***** Dataset rows *****

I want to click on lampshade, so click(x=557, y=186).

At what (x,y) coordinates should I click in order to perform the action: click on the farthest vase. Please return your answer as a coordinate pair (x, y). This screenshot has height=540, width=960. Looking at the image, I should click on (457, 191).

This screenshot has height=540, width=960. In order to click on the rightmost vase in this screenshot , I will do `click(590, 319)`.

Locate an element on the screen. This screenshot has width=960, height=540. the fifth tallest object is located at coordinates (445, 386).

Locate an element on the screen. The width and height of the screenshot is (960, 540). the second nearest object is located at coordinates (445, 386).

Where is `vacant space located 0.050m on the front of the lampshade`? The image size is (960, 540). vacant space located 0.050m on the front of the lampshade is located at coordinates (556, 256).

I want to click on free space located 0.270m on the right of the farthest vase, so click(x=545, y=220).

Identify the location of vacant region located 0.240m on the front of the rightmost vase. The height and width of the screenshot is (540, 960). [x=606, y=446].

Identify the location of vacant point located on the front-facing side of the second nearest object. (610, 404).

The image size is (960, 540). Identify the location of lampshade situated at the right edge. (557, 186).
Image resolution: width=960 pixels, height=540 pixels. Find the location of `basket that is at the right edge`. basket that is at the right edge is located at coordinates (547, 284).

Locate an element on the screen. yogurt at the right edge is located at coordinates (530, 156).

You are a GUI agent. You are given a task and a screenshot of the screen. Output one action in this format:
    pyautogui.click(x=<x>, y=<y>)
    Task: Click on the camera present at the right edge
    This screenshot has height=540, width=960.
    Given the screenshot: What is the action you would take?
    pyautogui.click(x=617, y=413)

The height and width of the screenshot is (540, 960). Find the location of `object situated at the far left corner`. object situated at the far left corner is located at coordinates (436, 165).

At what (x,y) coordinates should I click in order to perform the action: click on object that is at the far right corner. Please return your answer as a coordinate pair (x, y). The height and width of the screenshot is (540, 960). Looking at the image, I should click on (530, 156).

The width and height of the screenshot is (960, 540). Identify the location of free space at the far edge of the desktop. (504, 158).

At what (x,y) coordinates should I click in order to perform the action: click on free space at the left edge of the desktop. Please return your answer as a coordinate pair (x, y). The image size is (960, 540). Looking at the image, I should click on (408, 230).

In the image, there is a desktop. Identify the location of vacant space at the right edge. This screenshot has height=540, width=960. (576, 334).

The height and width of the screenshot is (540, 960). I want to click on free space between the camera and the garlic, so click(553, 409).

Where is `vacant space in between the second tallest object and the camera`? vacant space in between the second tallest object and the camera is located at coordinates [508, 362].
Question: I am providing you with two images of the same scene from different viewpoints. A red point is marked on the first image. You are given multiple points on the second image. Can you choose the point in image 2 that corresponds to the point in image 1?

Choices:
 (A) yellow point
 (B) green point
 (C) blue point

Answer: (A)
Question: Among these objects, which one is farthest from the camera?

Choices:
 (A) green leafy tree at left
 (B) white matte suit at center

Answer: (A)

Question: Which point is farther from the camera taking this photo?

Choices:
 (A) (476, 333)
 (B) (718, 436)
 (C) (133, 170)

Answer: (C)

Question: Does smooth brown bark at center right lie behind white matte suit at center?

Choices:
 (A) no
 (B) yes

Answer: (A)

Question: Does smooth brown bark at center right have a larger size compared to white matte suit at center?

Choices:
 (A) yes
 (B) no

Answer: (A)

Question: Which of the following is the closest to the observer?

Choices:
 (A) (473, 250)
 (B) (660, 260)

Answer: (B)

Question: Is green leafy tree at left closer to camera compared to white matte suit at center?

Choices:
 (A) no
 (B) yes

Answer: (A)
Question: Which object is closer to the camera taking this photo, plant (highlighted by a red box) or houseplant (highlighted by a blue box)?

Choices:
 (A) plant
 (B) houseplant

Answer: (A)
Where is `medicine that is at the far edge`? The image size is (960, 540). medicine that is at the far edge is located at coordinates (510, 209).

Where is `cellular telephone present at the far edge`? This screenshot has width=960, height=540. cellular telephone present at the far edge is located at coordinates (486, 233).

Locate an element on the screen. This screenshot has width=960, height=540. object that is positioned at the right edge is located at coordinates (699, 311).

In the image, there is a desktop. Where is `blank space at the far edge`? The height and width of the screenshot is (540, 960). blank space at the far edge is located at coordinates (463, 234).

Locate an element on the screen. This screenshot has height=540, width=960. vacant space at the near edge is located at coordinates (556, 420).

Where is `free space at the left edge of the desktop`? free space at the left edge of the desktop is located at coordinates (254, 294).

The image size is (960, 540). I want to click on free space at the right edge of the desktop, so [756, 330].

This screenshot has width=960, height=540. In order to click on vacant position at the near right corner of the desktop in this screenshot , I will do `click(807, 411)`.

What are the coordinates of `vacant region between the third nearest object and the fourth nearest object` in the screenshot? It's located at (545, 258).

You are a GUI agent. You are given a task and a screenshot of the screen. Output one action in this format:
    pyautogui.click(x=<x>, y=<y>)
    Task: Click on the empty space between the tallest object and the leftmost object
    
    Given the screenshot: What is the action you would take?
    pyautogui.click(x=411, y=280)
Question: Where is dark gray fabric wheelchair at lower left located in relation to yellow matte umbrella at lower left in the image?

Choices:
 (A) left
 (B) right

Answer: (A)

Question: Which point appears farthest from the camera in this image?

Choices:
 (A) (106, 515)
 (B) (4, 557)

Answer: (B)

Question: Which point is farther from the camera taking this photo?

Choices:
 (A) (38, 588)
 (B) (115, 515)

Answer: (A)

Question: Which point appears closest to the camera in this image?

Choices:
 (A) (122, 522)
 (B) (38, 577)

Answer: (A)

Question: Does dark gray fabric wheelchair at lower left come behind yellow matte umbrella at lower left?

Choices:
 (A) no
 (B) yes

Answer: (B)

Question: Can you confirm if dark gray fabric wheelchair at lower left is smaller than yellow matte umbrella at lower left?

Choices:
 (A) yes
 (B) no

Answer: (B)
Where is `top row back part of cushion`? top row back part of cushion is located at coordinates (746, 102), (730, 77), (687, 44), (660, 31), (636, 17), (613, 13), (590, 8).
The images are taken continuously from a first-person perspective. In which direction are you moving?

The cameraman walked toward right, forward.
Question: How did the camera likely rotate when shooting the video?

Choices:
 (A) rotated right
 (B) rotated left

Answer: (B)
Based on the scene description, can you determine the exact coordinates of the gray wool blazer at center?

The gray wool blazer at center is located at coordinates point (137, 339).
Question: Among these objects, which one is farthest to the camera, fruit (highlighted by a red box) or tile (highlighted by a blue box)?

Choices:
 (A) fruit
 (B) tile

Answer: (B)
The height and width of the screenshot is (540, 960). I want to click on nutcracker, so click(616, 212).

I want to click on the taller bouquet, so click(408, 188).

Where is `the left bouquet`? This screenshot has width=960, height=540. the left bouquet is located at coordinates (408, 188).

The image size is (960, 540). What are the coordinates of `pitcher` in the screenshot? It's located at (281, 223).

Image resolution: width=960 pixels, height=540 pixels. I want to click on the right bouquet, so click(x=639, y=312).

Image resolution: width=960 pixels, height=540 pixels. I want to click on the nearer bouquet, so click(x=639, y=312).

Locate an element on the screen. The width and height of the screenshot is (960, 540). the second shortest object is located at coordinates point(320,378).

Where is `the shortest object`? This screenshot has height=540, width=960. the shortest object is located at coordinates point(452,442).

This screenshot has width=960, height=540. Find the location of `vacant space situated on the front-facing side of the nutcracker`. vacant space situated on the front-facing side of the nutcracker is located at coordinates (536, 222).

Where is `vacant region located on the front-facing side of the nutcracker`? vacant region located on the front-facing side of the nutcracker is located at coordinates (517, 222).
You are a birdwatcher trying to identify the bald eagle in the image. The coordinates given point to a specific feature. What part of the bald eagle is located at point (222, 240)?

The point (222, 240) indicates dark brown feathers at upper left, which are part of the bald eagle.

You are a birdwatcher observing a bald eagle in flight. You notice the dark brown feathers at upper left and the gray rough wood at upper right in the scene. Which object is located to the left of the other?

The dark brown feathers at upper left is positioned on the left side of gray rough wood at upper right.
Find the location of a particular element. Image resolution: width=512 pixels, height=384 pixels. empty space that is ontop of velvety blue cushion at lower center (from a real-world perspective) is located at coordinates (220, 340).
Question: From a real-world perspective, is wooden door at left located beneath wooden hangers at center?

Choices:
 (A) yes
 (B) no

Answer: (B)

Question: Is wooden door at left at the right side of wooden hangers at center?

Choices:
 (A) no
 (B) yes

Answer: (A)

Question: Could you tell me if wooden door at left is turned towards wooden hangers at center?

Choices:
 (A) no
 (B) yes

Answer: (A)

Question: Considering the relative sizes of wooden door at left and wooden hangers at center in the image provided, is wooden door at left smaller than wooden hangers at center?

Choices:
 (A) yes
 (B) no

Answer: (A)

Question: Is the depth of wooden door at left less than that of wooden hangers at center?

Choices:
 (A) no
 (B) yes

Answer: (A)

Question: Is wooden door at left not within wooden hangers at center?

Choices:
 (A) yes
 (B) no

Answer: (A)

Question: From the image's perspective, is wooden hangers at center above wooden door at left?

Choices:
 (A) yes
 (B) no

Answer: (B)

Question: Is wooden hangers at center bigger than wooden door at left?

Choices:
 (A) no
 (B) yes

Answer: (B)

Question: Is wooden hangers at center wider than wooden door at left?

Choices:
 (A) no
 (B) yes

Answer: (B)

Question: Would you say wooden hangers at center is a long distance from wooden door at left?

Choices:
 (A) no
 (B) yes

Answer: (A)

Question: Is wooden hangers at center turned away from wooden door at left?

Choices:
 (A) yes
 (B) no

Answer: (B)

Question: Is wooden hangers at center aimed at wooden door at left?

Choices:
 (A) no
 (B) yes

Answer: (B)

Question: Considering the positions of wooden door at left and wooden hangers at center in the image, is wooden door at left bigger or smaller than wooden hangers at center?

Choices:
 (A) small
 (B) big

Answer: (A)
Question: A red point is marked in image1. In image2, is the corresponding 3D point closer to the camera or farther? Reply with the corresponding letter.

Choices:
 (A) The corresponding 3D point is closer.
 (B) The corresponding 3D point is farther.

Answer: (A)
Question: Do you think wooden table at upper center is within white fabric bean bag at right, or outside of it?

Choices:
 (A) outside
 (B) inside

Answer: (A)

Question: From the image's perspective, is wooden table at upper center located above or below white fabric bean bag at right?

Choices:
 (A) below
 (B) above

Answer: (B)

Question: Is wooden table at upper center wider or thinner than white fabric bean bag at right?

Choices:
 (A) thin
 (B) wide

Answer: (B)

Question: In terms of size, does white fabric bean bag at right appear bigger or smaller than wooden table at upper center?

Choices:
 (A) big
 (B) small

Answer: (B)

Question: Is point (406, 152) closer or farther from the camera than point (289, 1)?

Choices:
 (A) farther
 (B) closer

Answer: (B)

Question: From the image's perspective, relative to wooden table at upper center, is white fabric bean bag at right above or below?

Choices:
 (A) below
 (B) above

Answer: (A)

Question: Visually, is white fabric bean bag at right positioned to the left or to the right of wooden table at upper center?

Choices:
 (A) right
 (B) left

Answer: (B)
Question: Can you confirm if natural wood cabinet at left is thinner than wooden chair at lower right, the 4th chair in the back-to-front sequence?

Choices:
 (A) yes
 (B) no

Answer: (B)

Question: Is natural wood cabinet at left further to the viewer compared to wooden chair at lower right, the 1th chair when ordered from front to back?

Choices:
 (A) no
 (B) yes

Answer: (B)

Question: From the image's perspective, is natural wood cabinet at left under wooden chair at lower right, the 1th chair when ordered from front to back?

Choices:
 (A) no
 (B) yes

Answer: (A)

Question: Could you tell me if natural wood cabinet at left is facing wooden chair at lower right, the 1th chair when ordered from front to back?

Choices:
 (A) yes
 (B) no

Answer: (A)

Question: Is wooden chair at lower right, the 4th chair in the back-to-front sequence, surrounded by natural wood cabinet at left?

*****

[Exercise objective]: Gather every line of the records above that contains the string "relative", matching case exactly, and copy each one.

[Written answer]:
Question: Considering the relative sizes of wooden door at left and wooden hangers at center in the image provided, is wooden door at left smaller than wooden hangers at center?
Question: From the image's perspective, relative to wooden table at upper center, is white fabric bean bag at right above or below?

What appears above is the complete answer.